[Material provided — start]
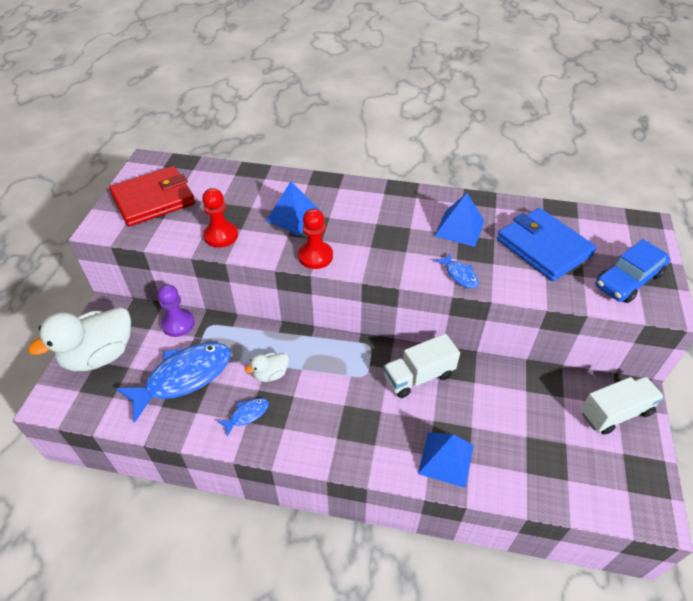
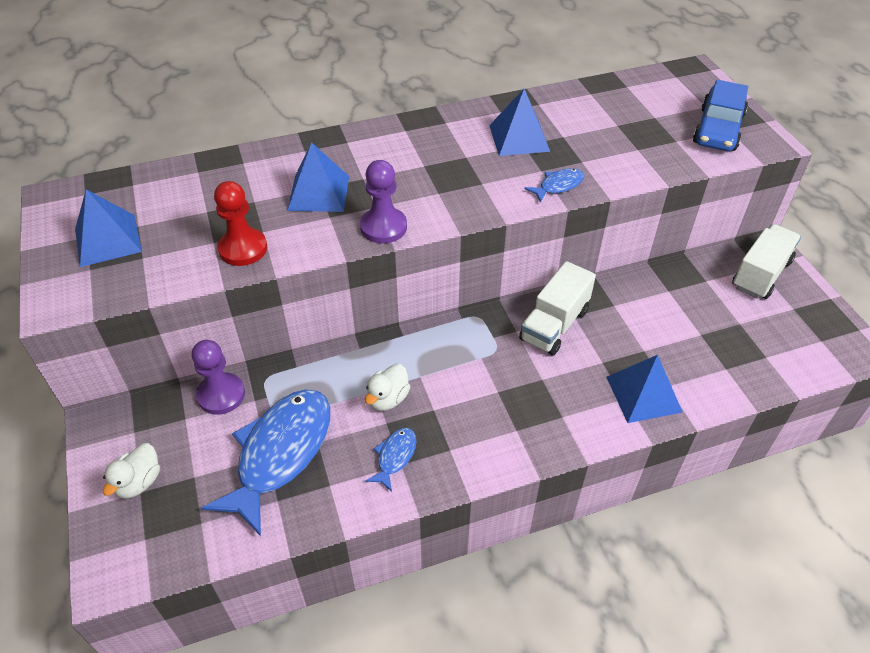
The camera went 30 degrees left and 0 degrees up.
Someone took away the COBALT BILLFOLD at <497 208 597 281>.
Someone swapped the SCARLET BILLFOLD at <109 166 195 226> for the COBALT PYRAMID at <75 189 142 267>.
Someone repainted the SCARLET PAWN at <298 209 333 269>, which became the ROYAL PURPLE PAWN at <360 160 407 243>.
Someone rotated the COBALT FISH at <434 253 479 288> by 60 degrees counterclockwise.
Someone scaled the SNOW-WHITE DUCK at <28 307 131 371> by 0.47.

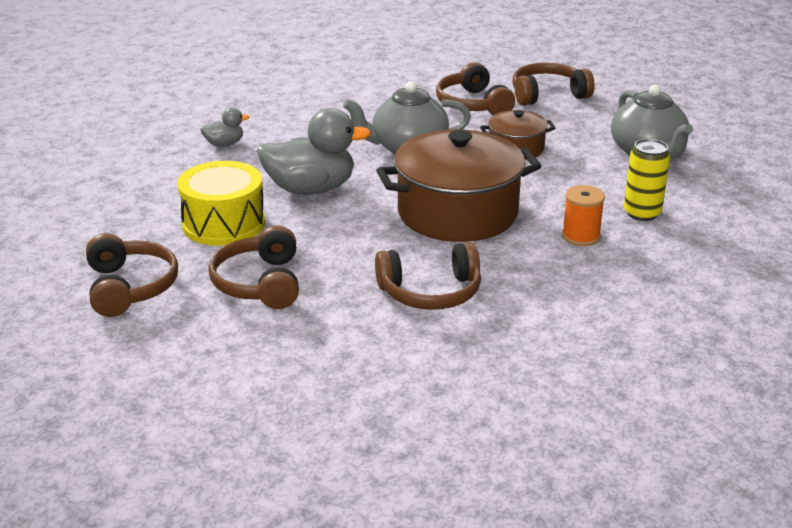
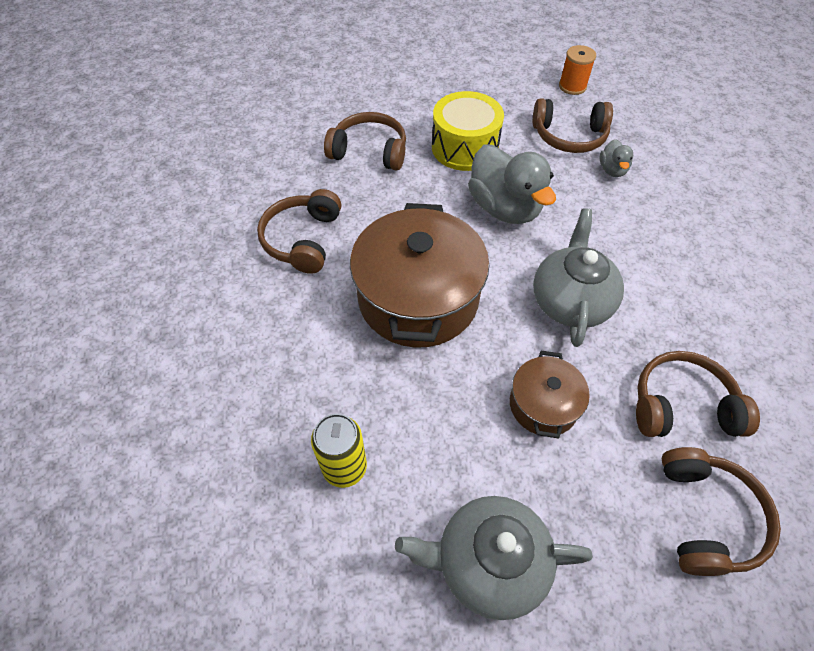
The camera went 110 degrees right and 25 degrees up.
Someone carried the DARK BROWN HEADPHONES from <86 233 178 317> to <533 98 613 153>.
Someone carried the ORANGE SPOOL from <562 185 605 246> to <559 45 596 95>.
Someone rotated the GREY DUCK at <257 108 371 195> by 45 degrees counterclockwise.

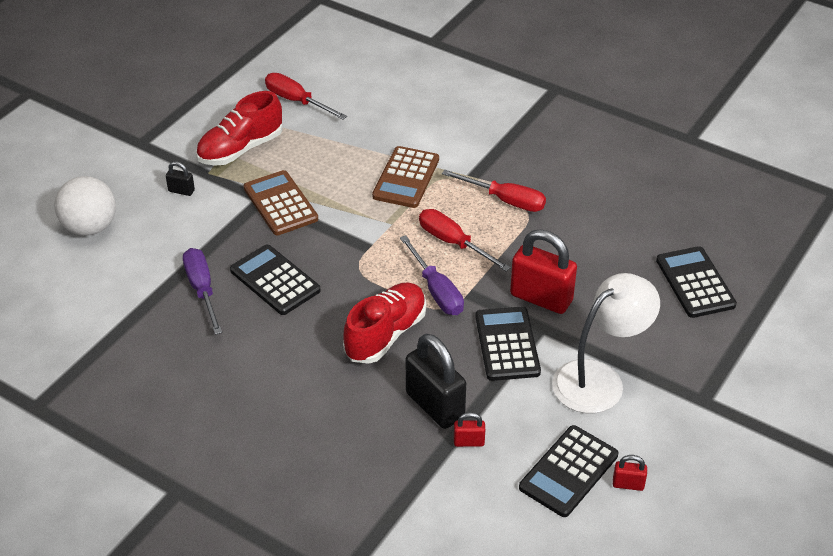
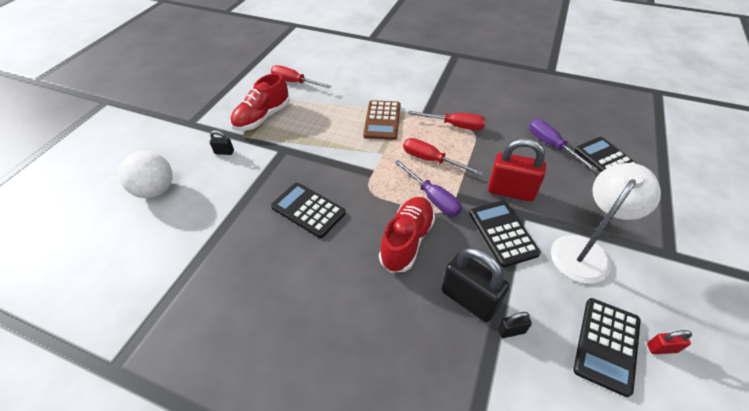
The camera went 10 degrees left and 5 degrees up.
Someone took away the DARK BROWN ADDING MACHINE at <244 170 318 235>.
Someone carried the ROYAL PURPLE FLAT SCREWDRIVER from <183 248 222 335> to <529 119 598 171>.
Someone repainted the SCARLET PADLOCK at <454 412 485 447>, which became the EBONY PADLOCK at <498 312 532 338>.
[Material provided — finish]
Work task -> The answer must consist of each line from the entries that contains the string "counterclockwise".

Reply ->
Someone rotated the COBALT FISH at <434 253 479 288> by 60 degrees counterclockwise.
Someone rotated the GREY DUCK at <257 108 371 195> by 45 degrees counterclockwise.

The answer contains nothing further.